Your task is to copy the stretch of lines in the records below that begins with the line containing "(315, 251) = (495, 453): white" and ends with the line containing "(538, 162) = (614, 255): none -> grey teapot", exactly as written, with nothing added.

--- INPUT RECORDS Enclosed Below ---

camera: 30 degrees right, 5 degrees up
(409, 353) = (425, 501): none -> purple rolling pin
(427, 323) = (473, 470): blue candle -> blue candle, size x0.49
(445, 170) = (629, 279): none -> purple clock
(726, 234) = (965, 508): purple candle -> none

--- End of Enclosed INPUT RECORDS ---
--- INPUT RECORDS Enclosed Below ---

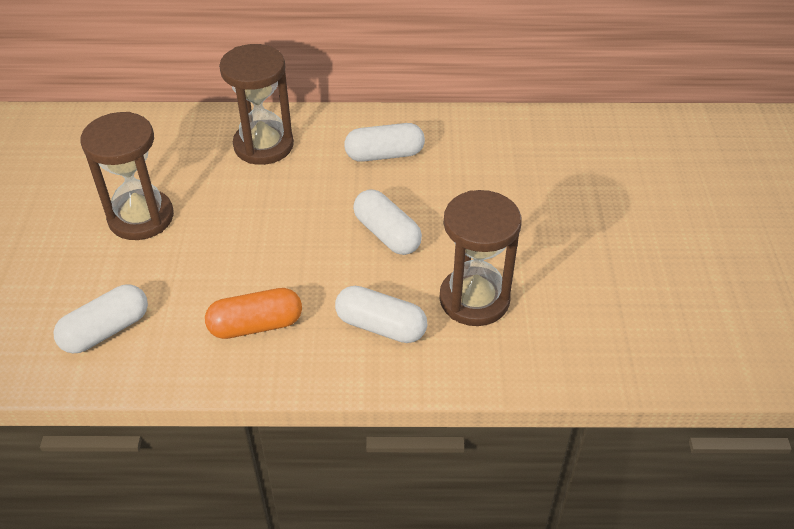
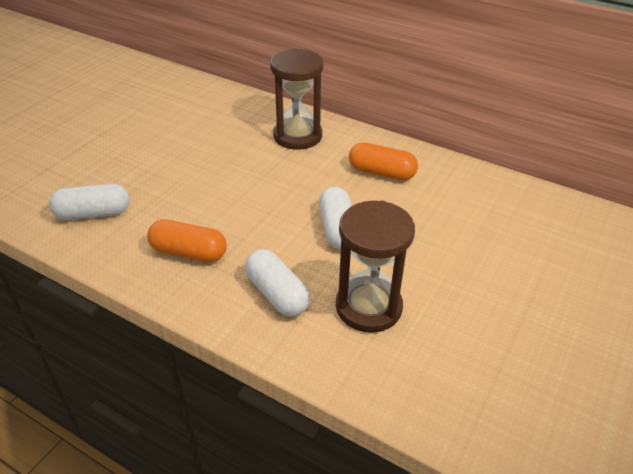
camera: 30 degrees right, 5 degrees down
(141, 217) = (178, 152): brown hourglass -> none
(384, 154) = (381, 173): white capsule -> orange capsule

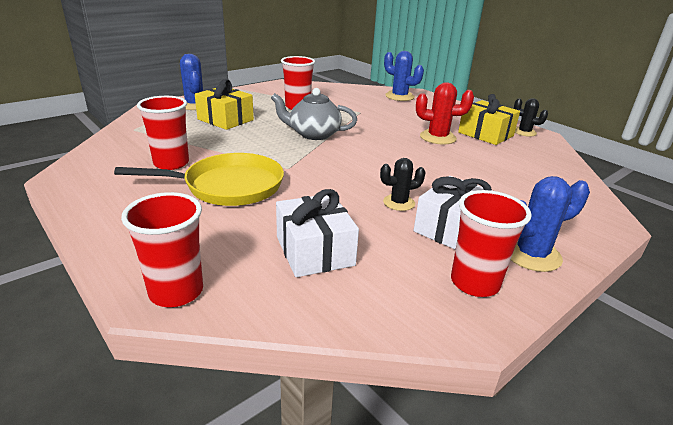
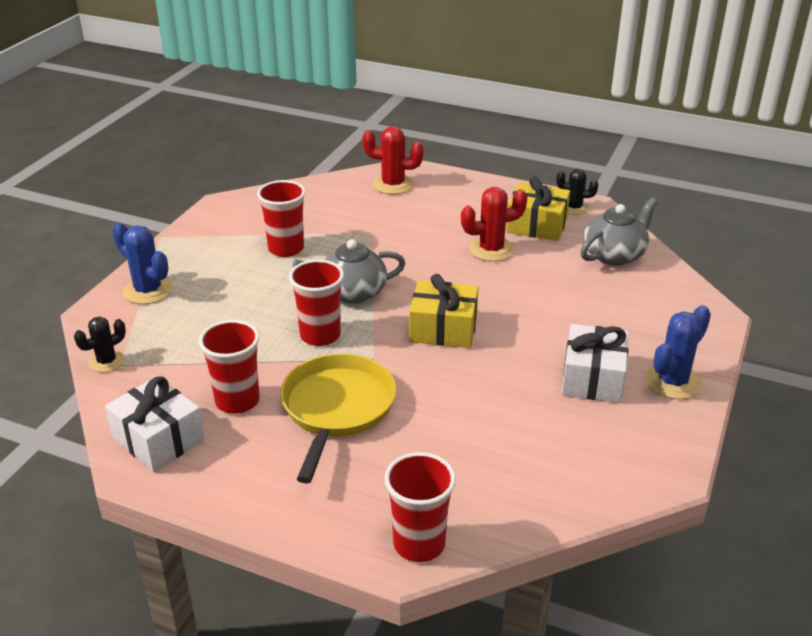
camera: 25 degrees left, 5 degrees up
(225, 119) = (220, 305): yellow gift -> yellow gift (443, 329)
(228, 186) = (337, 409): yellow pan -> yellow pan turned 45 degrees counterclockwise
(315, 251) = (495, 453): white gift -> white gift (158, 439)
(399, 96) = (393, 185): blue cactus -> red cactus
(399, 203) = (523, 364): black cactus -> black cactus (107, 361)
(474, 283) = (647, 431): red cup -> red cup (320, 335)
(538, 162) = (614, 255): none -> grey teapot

--- End of Enclosed INPUT RECORDS ---
--- INPUT RECORDS Enclosed Below ---

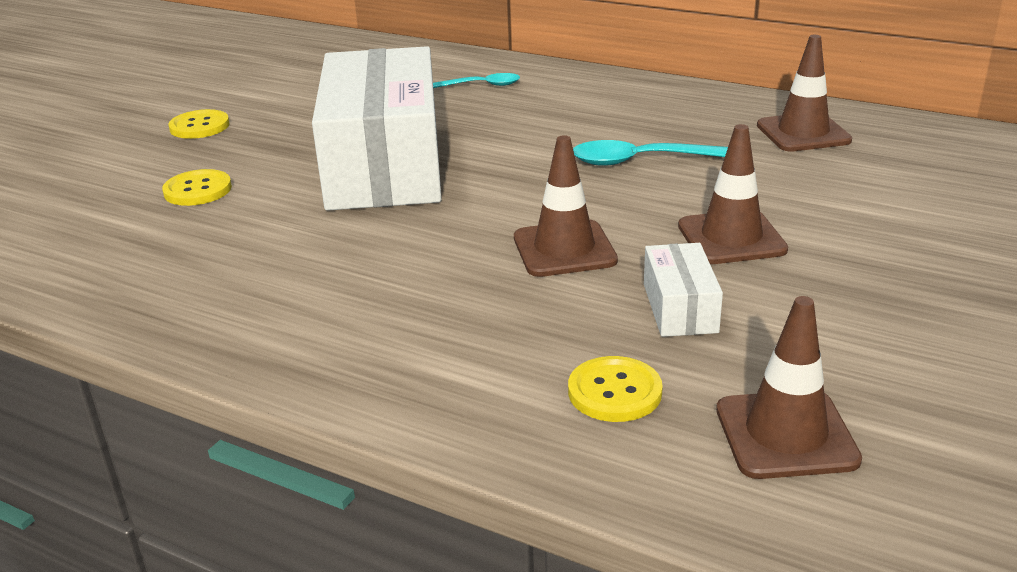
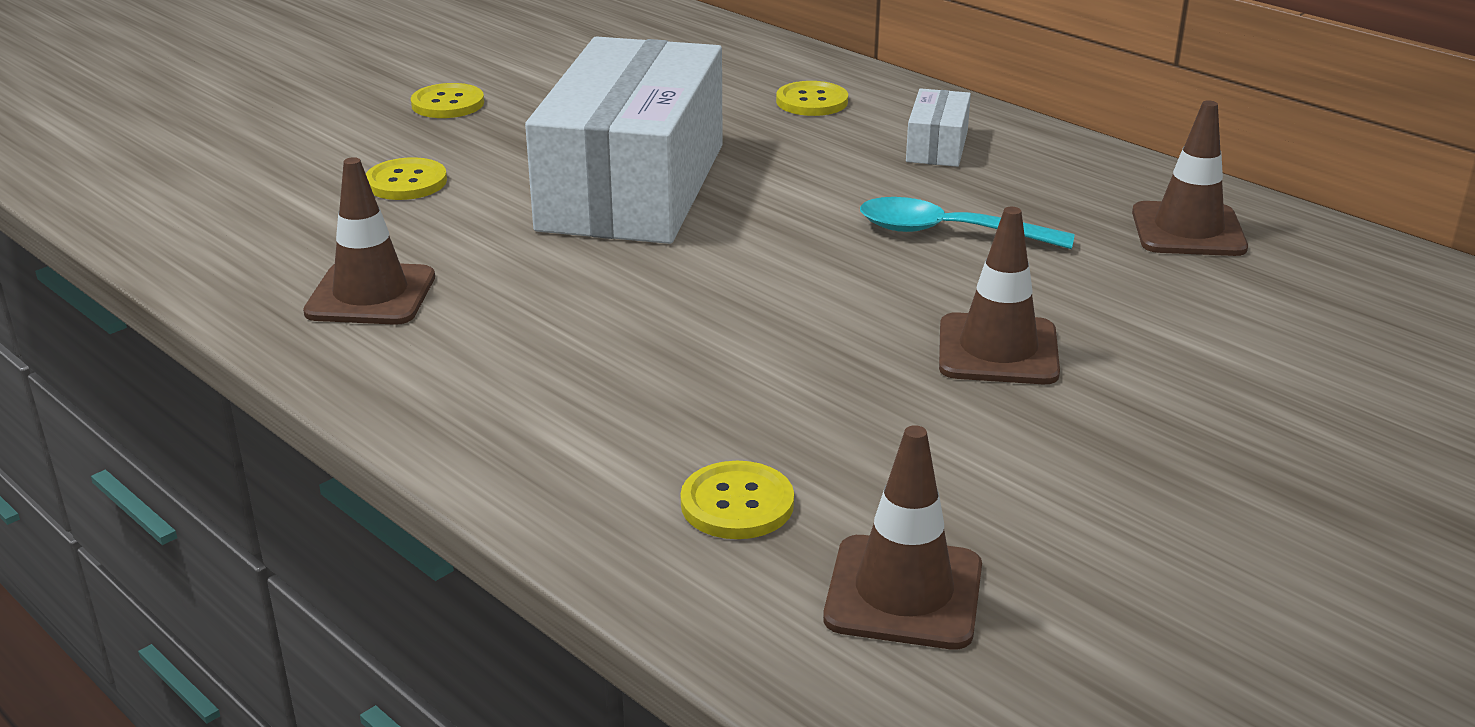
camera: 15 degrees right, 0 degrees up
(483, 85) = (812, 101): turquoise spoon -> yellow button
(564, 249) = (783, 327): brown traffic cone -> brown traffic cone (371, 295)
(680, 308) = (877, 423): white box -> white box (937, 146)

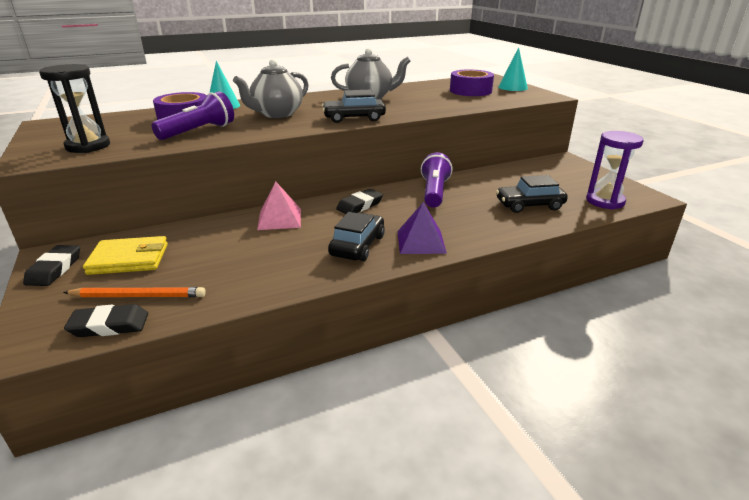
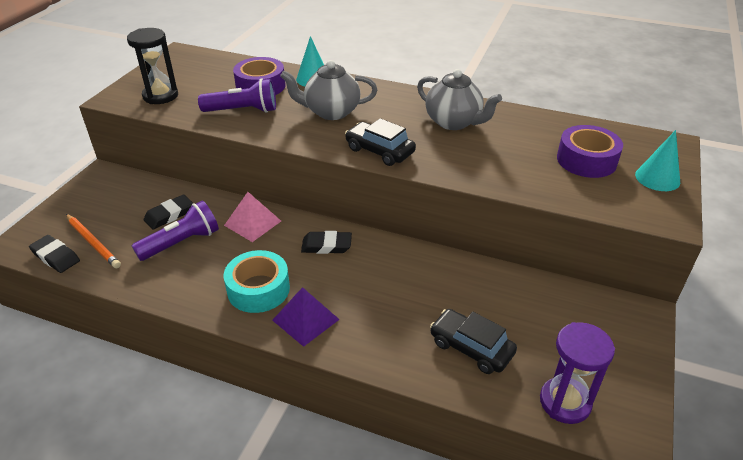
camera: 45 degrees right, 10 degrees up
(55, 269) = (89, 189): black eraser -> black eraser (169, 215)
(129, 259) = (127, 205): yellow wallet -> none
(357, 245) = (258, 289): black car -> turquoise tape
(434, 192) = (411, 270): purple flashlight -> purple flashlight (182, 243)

--- End of Enclosed INPUT RECORDS ---

- **ANSWER BELOW**:
(315, 251) = (495, 453): white gift -> white gift (158, 439)
(399, 96) = (393, 185): blue cactus -> red cactus
(399, 203) = (523, 364): black cactus -> black cactus (107, 361)
(474, 283) = (647, 431): red cup -> red cup (320, 335)
(538, 162) = (614, 255): none -> grey teapot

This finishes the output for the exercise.